ENTRIES SHOWN Block Start
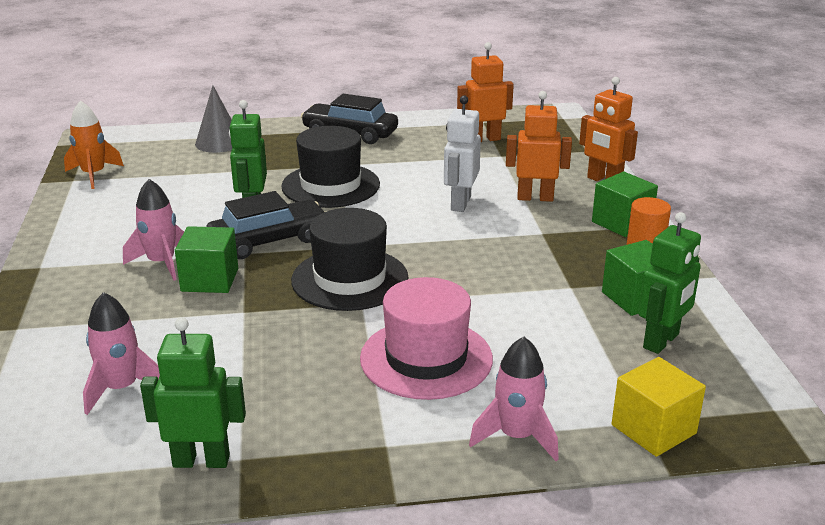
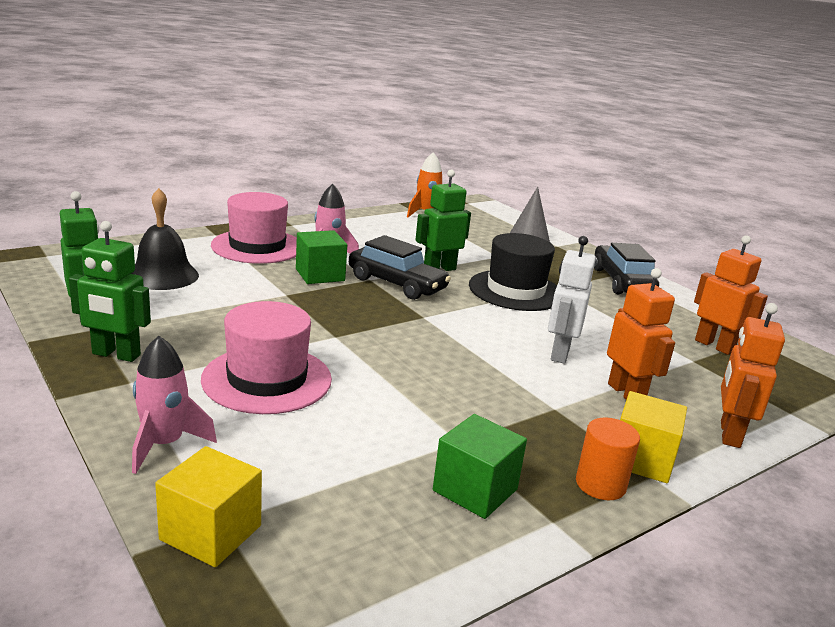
camera: 60 degrees right, 5 degrees down
(89, 304) = (257, 246): none -> pink hat
(121, 388) = (163, 275): pink rocket -> black bell
(350, 279) = (368, 325): black hat -> none
(460, 203) = (559, 353): white robot -> white robot turned 60 degrees counterclockwise
(622, 223) = (641, 459): green cube -> yellow cube
(661, 341) = (394, 520): green robot -> green robot (116, 355)

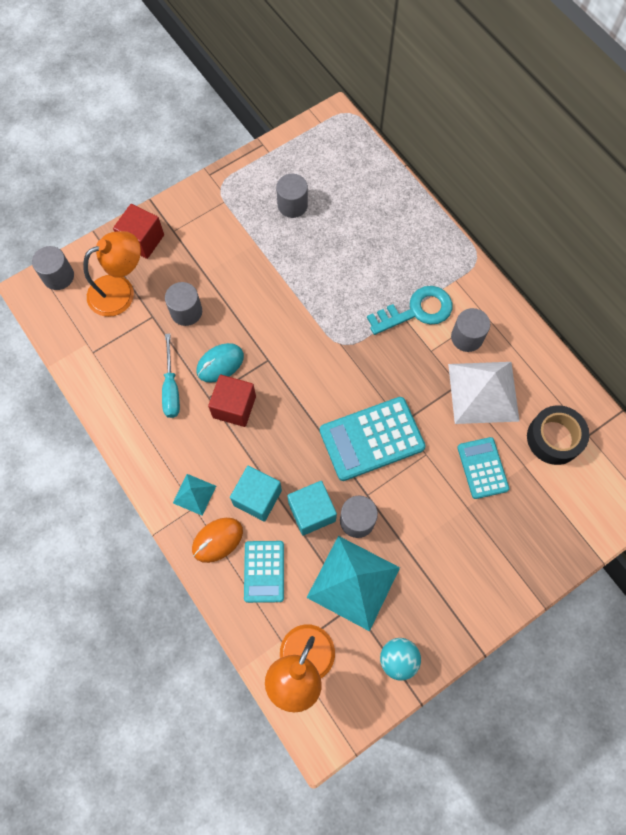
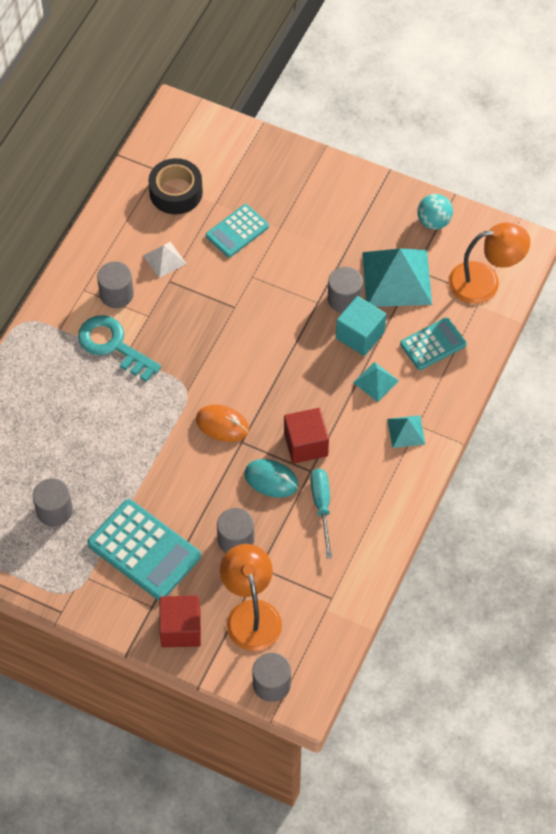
camera: 120 degrees left, 10 degrees down
(120, 291) = (251, 614): orange lamp -> orange lamp turned 45 degrees clockwise
(171, 388) = (322, 507): turquoise screwdriver -> turquoise screwdriver turned 60 degrees counterclockwise
(217, 540) = (432, 392): orange mouse -> orange mouse (222, 425)
(257, 498) = (376, 381): turquoise cube -> turquoise pyramid
(371, 439) = (264, 322): turquoise calculator -> turquoise calculator (144, 550)
(483, 392) = (164, 259): white pyramid -> white pyramid, size x0.49

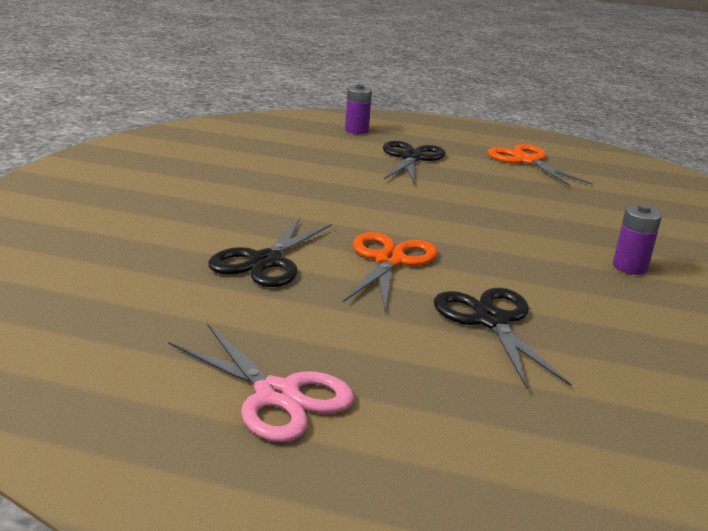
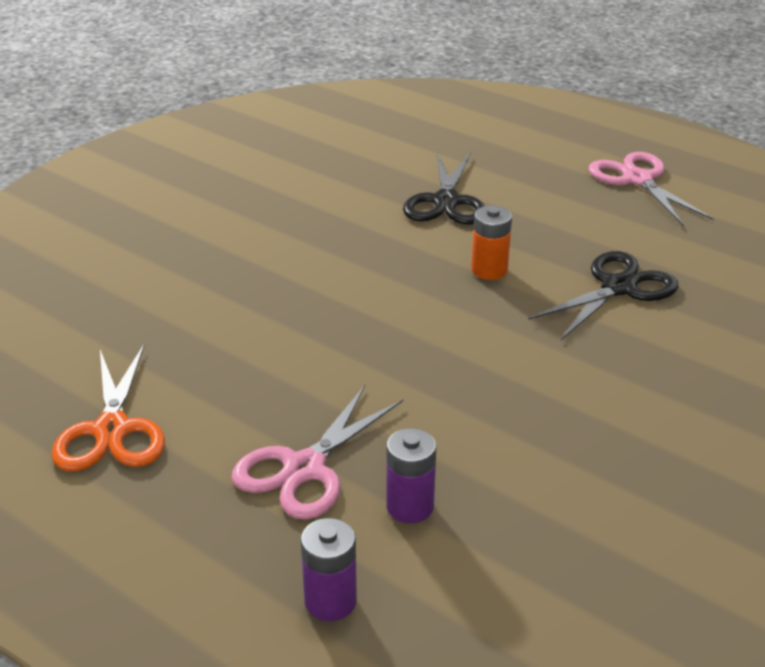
camera: 155 degrees left, 10 degrees up
(390, 261) = (489, 270): orange scissors -> orange battery
(411, 158) = (304, 468): black scissors -> pink scissors
(629, 267) = (253, 228): purple battery -> purple battery (410, 506)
ENTRIES SHOWN Block End
| AIM OF THE TASK |
Give back exactly the lines above from the one with "(460, 203) = (559, 353): white" through the one with "(171, 388) = (322, 507): turquoise", both included. Pictures don't belong in the copy.

| PROBLEM SOLUTION |
(460, 203) = (559, 353): white robot -> white robot turned 60 degrees counterclockwise
(622, 223) = (641, 459): green cube -> yellow cube
(661, 341) = (394, 520): green robot -> green robot (116, 355)

camera: 120 degrees left, 10 degrees down
(120, 291) = (251, 614): orange lamp -> orange lamp turned 45 degrees clockwise
(171, 388) = (322, 507): turquoise screwdriver -> turquoise screwdriver turned 60 degrees counterclockwise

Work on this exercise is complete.